--- Task details ---
Using the data below, output the first line and every line after it up to and including the line containing "(751, 332) = (739, 480): red", exactly as written and with nothing added.

--- Recorded data Enclosed Below ---

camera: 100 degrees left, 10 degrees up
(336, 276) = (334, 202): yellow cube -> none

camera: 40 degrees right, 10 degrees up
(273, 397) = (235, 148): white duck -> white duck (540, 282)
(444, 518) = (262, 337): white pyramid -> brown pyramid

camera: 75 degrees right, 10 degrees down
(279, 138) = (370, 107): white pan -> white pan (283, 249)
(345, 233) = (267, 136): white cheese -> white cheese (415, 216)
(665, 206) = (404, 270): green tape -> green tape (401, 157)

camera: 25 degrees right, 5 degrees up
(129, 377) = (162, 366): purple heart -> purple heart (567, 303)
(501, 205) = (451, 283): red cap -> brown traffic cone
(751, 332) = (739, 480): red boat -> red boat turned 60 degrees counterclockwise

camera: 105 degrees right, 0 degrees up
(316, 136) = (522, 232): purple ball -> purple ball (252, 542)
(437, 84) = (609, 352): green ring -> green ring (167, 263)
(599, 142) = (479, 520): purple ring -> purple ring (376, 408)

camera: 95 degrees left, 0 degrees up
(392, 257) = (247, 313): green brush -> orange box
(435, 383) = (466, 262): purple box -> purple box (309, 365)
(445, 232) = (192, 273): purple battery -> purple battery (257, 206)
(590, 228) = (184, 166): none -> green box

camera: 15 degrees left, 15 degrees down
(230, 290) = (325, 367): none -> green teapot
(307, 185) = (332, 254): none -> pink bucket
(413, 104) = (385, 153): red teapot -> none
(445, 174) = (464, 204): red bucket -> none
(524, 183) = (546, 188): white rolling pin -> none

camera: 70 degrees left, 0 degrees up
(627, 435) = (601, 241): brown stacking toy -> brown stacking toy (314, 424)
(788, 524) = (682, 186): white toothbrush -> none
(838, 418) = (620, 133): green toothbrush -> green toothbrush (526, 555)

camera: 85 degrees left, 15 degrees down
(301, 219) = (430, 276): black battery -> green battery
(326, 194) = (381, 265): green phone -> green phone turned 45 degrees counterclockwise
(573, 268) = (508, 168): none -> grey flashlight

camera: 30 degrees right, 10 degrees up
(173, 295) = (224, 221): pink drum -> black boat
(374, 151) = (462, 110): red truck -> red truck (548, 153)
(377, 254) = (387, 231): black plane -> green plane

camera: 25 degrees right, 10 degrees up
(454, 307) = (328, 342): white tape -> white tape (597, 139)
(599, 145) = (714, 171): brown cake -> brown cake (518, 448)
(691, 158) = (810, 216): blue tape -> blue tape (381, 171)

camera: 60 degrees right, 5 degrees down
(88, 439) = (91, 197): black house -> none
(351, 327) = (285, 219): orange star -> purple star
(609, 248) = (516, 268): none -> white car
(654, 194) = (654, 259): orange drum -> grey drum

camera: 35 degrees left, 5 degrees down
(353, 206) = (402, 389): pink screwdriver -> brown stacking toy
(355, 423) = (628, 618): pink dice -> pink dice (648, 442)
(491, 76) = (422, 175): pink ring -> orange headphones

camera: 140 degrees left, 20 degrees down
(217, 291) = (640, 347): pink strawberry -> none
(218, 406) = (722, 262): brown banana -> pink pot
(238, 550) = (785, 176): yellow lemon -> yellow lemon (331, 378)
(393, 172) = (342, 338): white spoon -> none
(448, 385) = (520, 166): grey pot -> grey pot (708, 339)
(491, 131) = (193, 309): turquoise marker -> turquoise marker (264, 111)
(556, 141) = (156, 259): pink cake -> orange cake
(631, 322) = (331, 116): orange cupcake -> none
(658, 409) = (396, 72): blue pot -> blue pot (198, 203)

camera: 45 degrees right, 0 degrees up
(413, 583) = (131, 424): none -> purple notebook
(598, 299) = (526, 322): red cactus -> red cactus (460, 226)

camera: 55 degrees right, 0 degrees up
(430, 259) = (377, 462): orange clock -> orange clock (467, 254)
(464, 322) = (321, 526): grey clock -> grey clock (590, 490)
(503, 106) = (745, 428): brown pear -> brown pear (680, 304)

--- End of Enclosed Recorded data ---

--- Answer for the task ---
camera: 100 degrees left, 10 degrees up
(336, 276) = (334, 202): yellow cube -> none

camera: 40 degrees right, 10 degrees up
(273, 397) = (235, 148): white duck -> white duck (540, 282)
(444, 518) = (262, 337): white pyramid -> brown pyramid

camera: 75 degrees right, 10 degrees down
(279, 138) = (370, 107): white pan -> white pan (283, 249)
(345, 233) = (267, 136): white cheese -> white cheese (415, 216)
(665, 206) = (404, 270): green tape -> green tape (401, 157)

camera: 25 degrees right, 5 degrees up
(129, 377) = (162, 366): purple heart -> purple heart (567, 303)
(501, 205) = (451, 283): red cap -> brown traffic cone
(751, 332) = (739, 480): red boat -> red boat turned 60 degrees counterclockwise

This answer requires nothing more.